PROBLEM TO WORK ON -
Please output the section of the listing below that opens with the line containing "camera: 65 degrees left, 25 degrees down" and closes with the line containing "black drum [200,158,273,229] -> none", exactly and with nothing else.

*** LISTED RECORDS ***

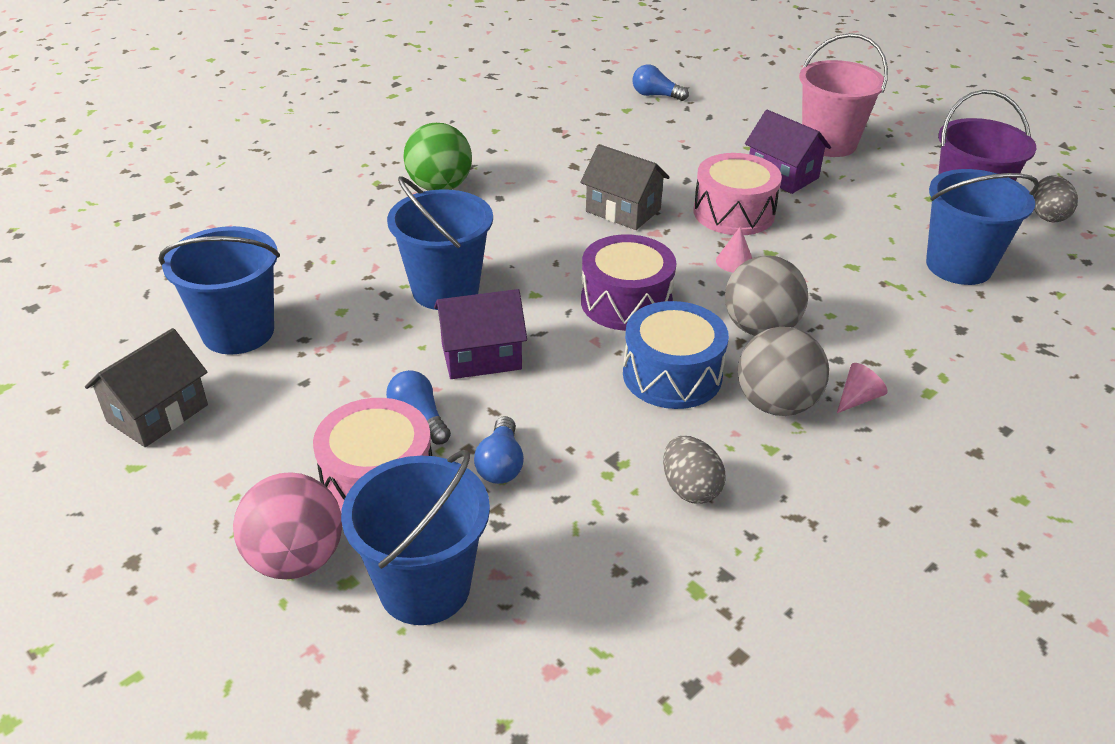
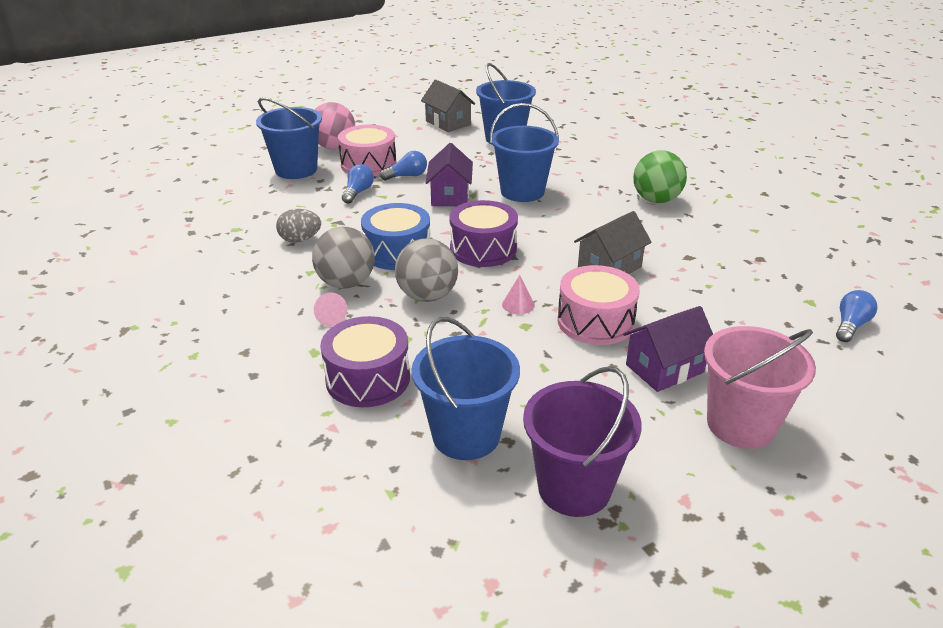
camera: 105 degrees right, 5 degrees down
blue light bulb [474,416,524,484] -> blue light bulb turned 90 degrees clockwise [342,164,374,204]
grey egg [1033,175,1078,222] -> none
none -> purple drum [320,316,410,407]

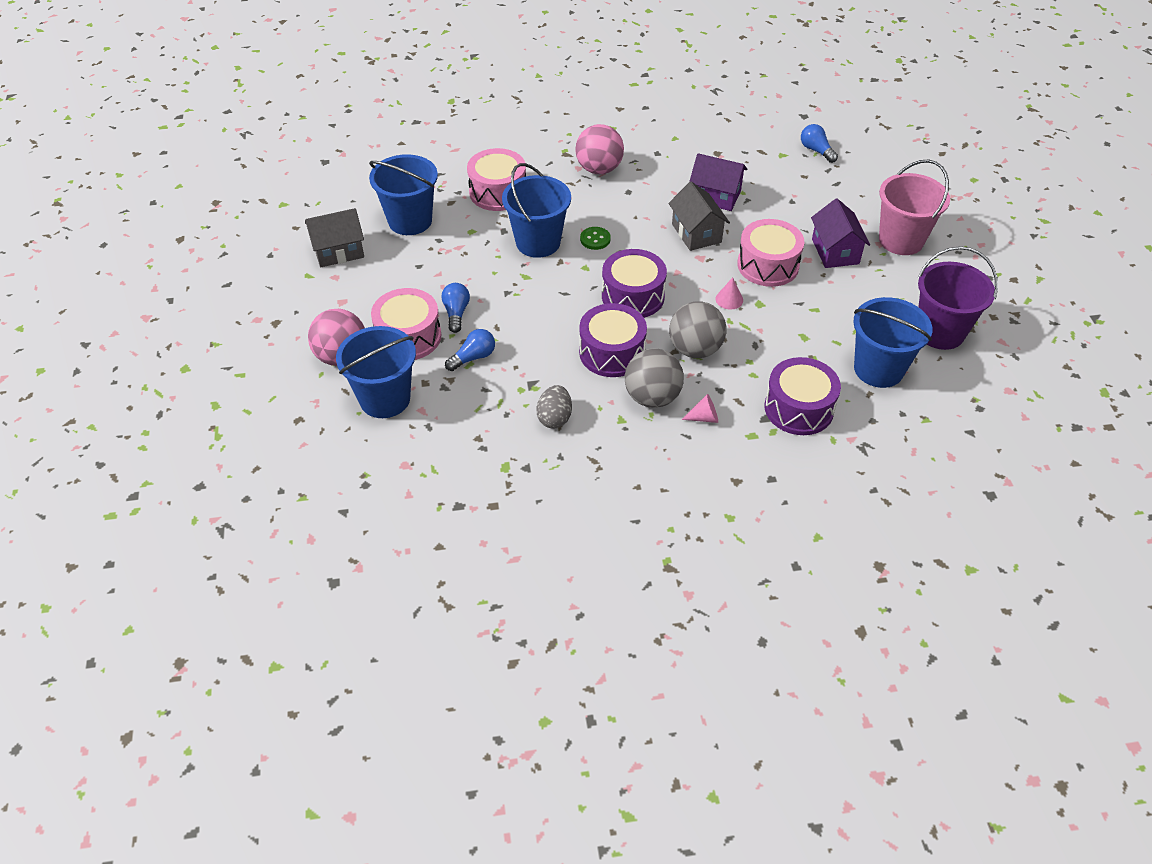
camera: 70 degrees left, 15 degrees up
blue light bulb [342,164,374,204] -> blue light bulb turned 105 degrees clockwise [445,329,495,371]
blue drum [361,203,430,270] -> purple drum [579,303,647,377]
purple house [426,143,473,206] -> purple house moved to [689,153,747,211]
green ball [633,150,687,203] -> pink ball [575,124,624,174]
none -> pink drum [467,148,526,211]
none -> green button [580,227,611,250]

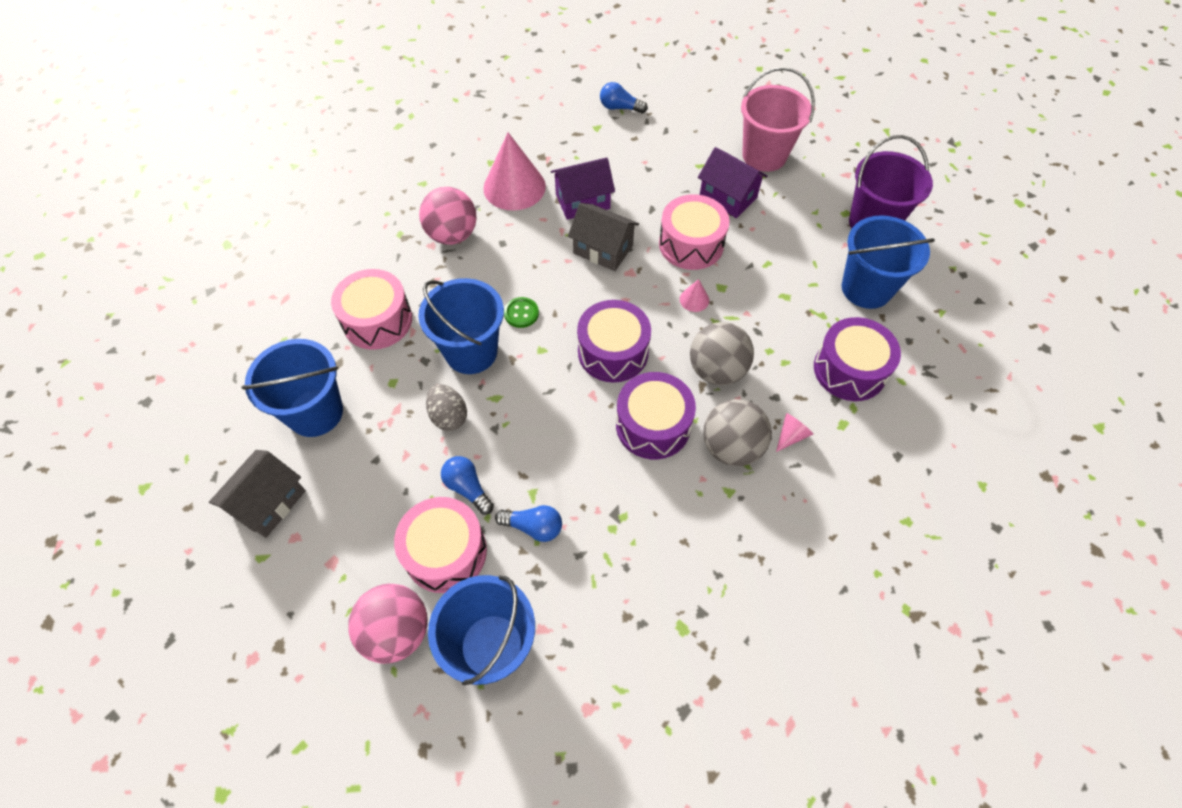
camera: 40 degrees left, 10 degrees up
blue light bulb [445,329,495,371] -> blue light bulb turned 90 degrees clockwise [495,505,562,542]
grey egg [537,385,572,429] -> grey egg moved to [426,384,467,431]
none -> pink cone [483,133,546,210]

*** End of LISTED RECORDS ***
*** LISTED RECORDS ***

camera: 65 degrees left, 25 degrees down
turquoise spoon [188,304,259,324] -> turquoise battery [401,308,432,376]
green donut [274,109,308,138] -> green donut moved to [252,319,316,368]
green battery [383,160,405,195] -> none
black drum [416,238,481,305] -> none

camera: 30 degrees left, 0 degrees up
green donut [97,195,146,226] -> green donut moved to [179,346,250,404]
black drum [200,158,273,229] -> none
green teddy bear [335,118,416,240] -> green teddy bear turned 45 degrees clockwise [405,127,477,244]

*** End of LISTED RECORDS ***
*** LISTED RECORDS ***

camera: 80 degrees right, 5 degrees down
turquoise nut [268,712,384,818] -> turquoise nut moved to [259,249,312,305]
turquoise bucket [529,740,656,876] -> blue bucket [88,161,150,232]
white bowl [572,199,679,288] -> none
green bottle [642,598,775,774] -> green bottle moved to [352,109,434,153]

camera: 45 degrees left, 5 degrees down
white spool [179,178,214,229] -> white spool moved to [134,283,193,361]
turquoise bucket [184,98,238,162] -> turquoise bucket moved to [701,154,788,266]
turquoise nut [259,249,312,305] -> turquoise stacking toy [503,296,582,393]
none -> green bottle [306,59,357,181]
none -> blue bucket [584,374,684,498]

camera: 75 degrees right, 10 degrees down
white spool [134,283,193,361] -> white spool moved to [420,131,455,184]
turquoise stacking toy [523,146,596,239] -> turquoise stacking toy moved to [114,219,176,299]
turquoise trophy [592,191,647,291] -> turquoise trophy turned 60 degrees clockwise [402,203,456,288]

*** End of LISTED RECORDS ***

RESULT FOR THIS TASK -
camera: 65 degrees left, 25 degrees down
turquoise spoon [188,304,259,324] -> turquoise battery [401,308,432,376]
green donut [274,109,308,138] -> green donut moved to [252,319,316,368]
green battery [383,160,405,195] -> none
black drum [416,238,481,305] -> none

camera: 30 degrees left, 0 degrees up
green donut [97,195,146,226] -> green donut moved to [179,346,250,404]
black drum [200,158,273,229] -> none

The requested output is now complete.